Extracted data entries

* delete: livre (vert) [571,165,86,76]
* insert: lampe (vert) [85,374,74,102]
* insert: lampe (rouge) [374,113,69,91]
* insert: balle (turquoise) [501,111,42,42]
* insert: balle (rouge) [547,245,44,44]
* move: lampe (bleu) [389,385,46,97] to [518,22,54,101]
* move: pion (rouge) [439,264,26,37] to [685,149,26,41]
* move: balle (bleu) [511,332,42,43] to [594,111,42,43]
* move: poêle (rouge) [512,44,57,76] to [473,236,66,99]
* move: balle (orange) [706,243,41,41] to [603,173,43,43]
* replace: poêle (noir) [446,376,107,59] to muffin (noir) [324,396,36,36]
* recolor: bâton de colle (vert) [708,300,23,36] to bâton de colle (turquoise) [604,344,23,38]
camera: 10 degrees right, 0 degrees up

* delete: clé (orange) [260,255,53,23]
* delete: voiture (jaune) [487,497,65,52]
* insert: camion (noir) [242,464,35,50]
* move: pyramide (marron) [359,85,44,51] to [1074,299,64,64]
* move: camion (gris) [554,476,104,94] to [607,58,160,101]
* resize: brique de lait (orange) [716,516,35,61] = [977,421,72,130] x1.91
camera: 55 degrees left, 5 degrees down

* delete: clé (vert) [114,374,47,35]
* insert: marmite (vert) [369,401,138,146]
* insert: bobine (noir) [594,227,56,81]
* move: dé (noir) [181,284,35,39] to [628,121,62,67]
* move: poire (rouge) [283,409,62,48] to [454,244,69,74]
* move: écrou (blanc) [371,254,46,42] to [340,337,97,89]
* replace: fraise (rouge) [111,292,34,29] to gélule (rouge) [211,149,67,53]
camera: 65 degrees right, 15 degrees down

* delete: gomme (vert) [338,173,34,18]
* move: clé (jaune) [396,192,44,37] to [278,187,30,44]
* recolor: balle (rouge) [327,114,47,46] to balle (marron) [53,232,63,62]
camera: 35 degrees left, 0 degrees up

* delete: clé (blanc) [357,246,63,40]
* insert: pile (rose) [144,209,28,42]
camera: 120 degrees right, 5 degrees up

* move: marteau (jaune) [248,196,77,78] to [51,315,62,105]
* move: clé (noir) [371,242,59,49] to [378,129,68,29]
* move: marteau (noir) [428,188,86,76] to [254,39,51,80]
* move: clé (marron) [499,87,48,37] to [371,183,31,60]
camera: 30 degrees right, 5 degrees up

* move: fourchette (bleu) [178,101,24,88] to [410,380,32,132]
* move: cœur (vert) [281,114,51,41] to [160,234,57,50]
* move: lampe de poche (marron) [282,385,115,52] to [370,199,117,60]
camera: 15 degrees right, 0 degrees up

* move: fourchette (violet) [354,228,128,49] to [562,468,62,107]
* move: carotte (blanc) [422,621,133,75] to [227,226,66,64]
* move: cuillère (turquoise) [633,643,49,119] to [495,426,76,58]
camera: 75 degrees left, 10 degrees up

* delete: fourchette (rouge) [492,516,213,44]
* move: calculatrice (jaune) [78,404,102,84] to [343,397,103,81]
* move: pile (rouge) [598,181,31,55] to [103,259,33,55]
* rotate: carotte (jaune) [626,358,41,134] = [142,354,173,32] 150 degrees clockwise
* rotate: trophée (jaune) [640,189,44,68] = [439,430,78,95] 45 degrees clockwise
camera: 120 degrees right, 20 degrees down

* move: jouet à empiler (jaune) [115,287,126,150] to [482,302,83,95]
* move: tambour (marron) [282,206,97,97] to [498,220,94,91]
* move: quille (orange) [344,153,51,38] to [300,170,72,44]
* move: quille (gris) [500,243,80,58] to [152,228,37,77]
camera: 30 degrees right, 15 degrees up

GOAL OF THE EXERCISE: Using the entries above, copy out all lines that contain the string "poêle".

RESPONSE FOR THIS EXERCISE:
* move: poêle (rouge) [512,44,57,76] to [473,236,66,99]
* replace: poêle (noir) [446,376,107,59] to muffin (noir) [324,396,36,36]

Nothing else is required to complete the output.